**Instructions for the task**
Repeat everything in the listing exactly, except for the images.
(Beginning of Stored data)
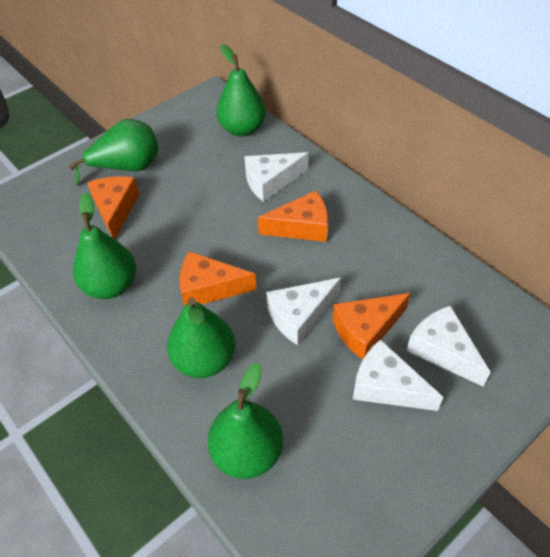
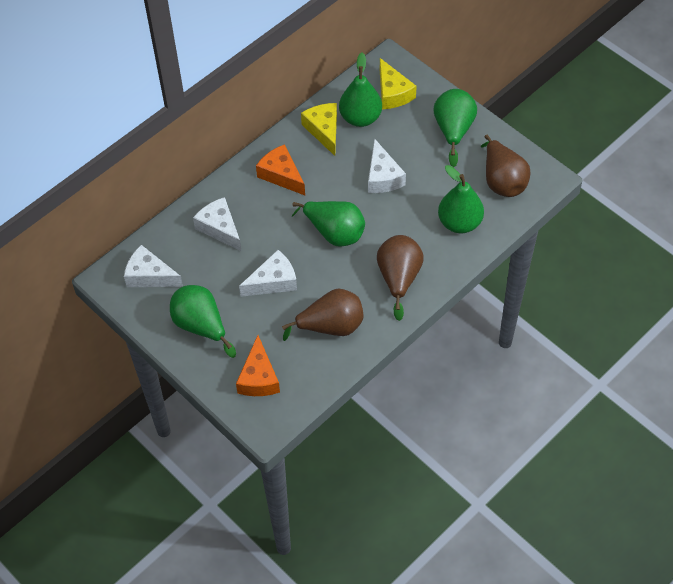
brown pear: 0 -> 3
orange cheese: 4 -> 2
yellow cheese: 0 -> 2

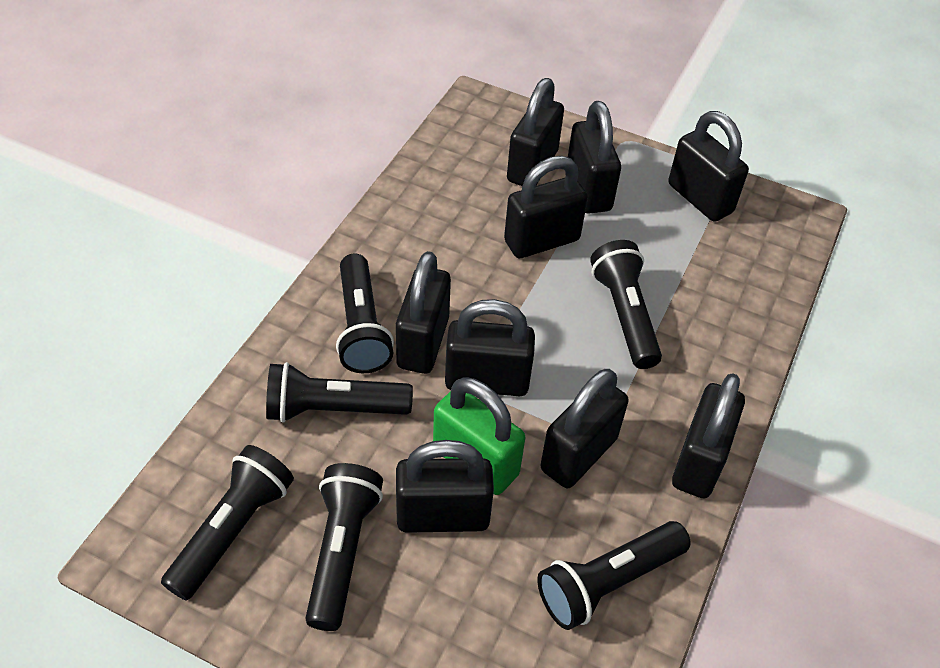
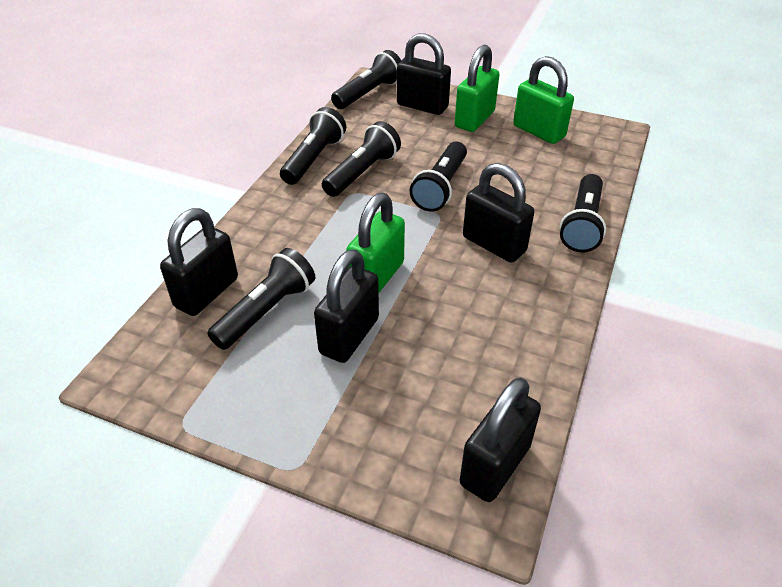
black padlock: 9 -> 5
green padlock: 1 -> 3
(End of Stored data)
**Written response**
brown pear: 0 -> 3
orange cheese: 4 -> 2
yellow cheese: 0 -> 2

black padlock: 9 -> 5
green padlock: 1 -> 3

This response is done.